DO THIS>
Please render the lines below as a numbered list, skipping any blank lines and leaving the pictures out of your answer.

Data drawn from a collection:
========================

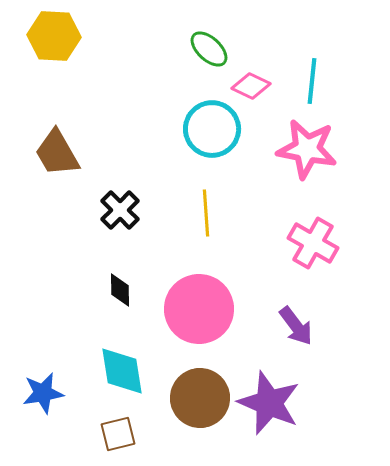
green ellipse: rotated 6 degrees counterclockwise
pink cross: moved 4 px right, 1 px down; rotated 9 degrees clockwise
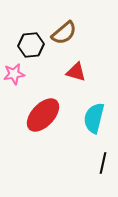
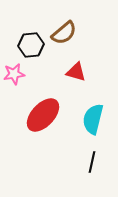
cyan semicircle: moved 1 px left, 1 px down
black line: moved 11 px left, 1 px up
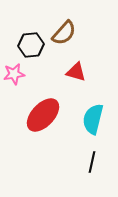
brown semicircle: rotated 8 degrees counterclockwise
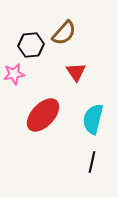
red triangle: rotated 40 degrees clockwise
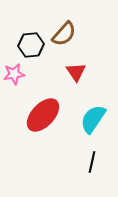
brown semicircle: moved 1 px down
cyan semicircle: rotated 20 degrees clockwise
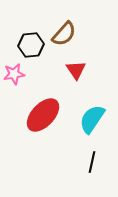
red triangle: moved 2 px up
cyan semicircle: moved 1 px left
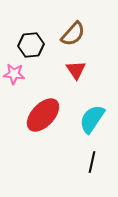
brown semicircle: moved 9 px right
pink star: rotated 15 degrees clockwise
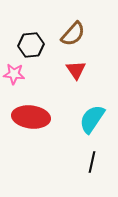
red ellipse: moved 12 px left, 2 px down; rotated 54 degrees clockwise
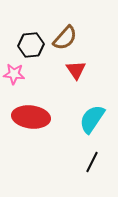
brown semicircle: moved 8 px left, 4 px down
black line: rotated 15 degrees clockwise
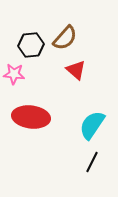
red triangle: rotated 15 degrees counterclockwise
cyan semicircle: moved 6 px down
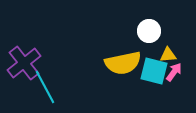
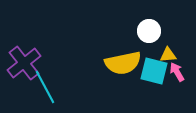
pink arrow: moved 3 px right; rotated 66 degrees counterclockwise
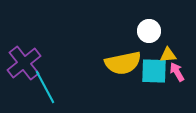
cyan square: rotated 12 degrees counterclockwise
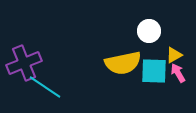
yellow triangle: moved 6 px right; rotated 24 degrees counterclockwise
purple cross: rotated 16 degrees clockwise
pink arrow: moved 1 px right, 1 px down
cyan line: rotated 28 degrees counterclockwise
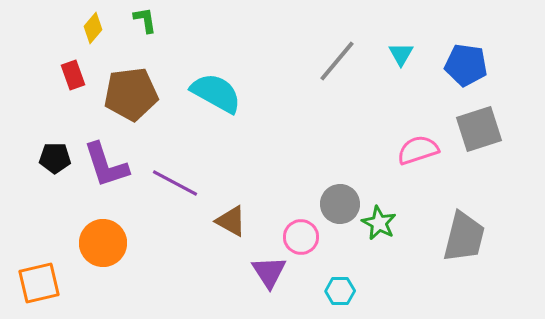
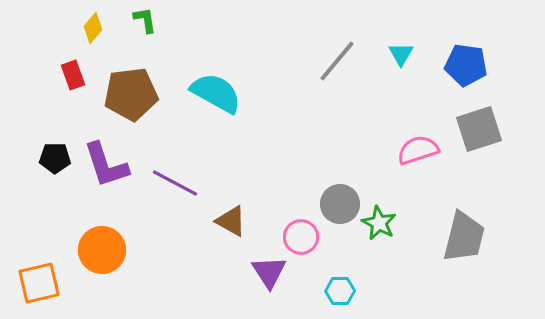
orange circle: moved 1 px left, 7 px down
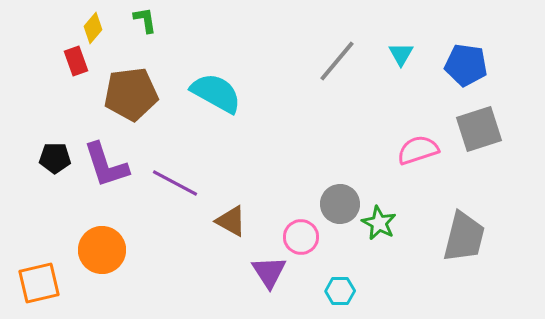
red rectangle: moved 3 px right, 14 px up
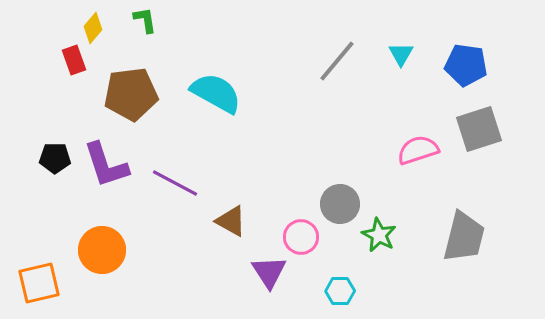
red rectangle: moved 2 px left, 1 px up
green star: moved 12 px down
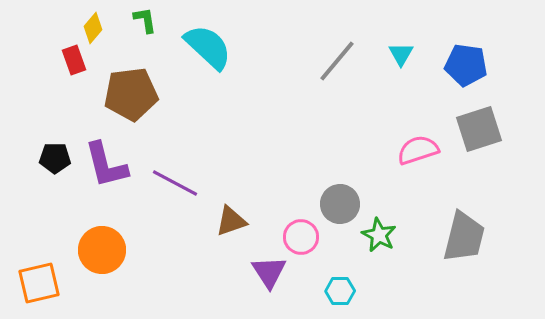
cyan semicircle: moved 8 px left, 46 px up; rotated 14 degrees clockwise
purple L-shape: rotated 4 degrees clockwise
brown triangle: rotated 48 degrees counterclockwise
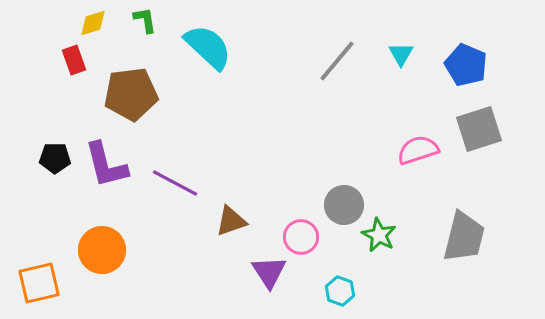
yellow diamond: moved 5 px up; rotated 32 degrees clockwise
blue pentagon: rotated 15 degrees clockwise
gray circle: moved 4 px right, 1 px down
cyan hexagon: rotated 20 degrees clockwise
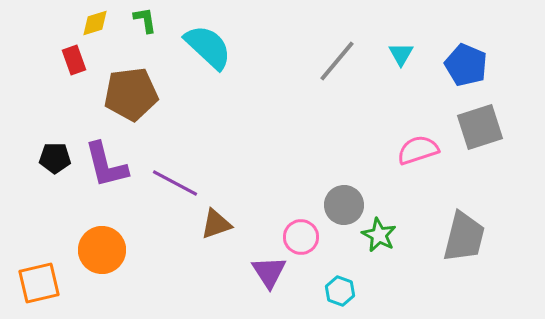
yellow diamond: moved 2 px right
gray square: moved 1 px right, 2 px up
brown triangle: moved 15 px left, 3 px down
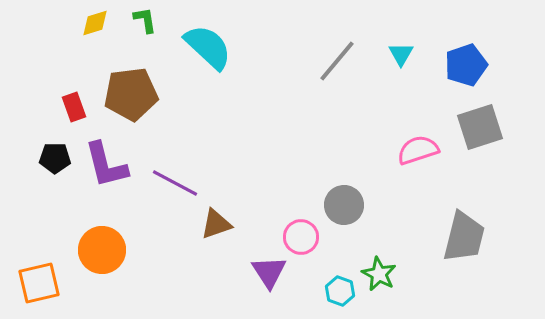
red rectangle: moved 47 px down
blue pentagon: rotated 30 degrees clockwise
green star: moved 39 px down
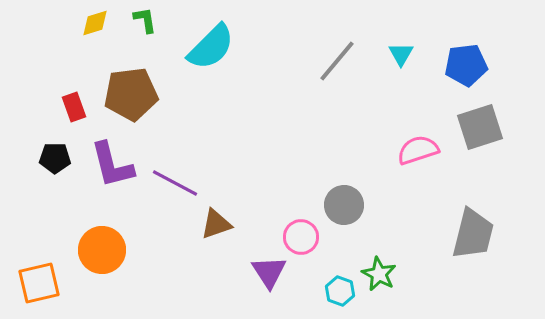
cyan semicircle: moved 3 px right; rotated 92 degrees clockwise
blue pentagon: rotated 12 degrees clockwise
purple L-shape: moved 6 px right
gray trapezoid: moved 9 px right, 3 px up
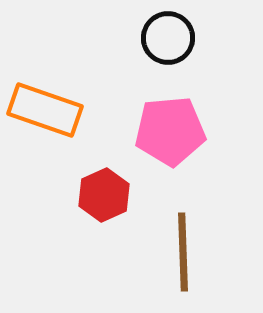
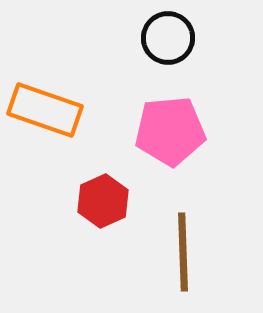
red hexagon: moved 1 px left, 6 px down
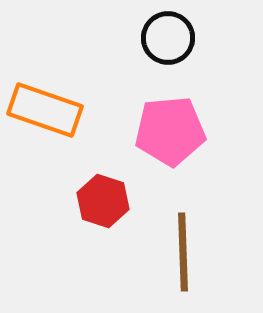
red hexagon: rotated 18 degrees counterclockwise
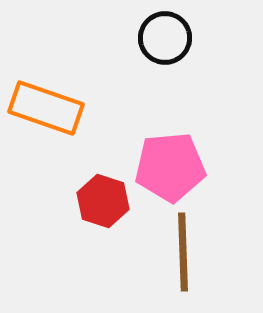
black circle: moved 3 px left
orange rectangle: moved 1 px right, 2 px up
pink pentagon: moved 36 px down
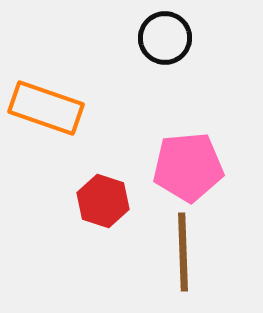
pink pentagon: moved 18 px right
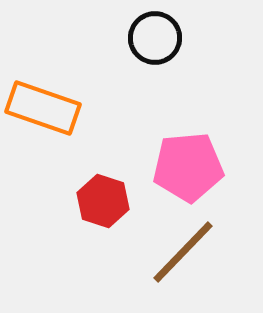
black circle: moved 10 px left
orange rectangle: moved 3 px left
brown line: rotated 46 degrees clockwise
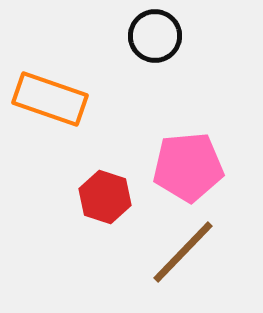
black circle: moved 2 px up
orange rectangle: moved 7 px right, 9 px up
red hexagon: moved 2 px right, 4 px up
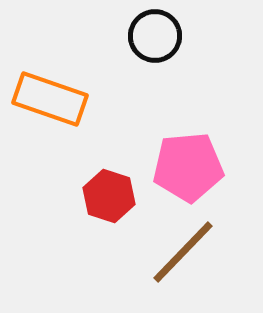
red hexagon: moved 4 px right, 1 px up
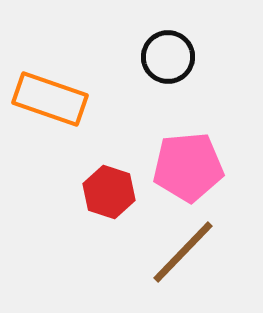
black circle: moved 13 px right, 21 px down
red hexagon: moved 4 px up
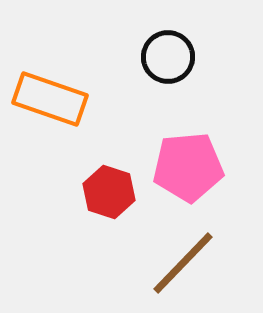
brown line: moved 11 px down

========================

FINISHED TASK>
1. green ellipse: rotated 6 degrees counterclockwise
2. pink cross: moved 4 px right, 1 px down; rotated 9 degrees clockwise
3. cyan semicircle: moved 1 px left, 1 px down
4. black line: moved 11 px left, 1 px up
5. brown semicircle: rotated 8 degrees counterclockwise
6. red triangle: rotated 40 degrees clockwise
7. brown semicircle: moved 1 px down
8. cyan semicircle: rotated 20 degrees clockwise
9. red triangle: moved 2 px up
10. cyan semicircle: moved 1 px left
11. brown semicircle: moved 9 px right
12. pink star: rotated 15 degrees clockwise
13. red ellipse: moved 12 px left, 2 px down; rotated 54 degrees clockwise
14. brown semicircle: moved 8 px left, 4 px down
15. black line: rotated 15 degrees clockwise
16. red triangle: rotated 15 degrees counterclockwise
17. cyan semicircle: moved 6 px down
18. pink arrow: moved 3 px right; rotated 66 degrees counterclockwise
19. cyan square: rotated 12 degrees counterclockwise
20. yellow triangle: moved 6 px right; rotated 24 degrees counterclockwise
21. purple cross: rotated 16 degrees clockwise
22. pink arrow: moved 1 px right, 1 px down
23. cyan line: rotated 28 degrees counterclockwise
24. orange circle: moved 1 px left, 7 px down
25. red rectangle: moved 3 px right, 14 px up
26. red rectangle: moved 2 px left, 1 px up
27. green star: moved 12 px down
28. cyan semicircle: moved 8 px left, 46 px up; rotated 14 degrees clockwise
29. purple L-shape: rotated 4 degrees clockwise
30. brown triangle: rotated 48 degrees counterclockwise
31. yellow diamond: moved 5 px up; rotated 32 degrees clockwise
32. blue pentagon: rotated 15 degrees clockwise
33. gray circle: moved 4 px right, 1 px down
34. cyan hexagon: rotated 20 degrees clockwise
35. yellow diamond: moved 2 px right
36. gray square: moved 1 px right, 2 px up
37. brown triangle: moved 15 px left, 3 px down
38. red rectangle: moved 47 px down
39. blue pentagon: rotated 30 degrees clockwise
40. green star: moved 39 px down
41. cyan semicircle: moved 3 px right; rotated 92 degrees clockwise
42. blue pentagon: rotated 12 degrees clockwise
43. purple L-shape: moved 6 px right
44. gray trapezoid: moved 9 px right, 3 px up
45. red hexagon: moved 1 px left, 6 px down
46. red hexagon: rotated 18 degrees counterclockwise
47. black circle: moved 3 px left
48. orange rectangle: moved 1 px right, 2 px up
49. pink pentagon: moved 36 px down
50. pink pentagon: moved 18 px right
51. black circle: moved 10 px left
52. orange rectangle: moved 3 px left
53. brown line: rotated 46 degrees clockwise
54. black circle: moved 2 px up
55. orange rectangle: moved 7 px right, 9 px up
56. red hexagon: moved 2 px right, 4 px up
57. red hexagon: moved 4 px right, 1 px up
58. black circle: moved 13 px right, 21 px down
59. red hexagon: moved 4 px up
60. brown line: moved 11 px down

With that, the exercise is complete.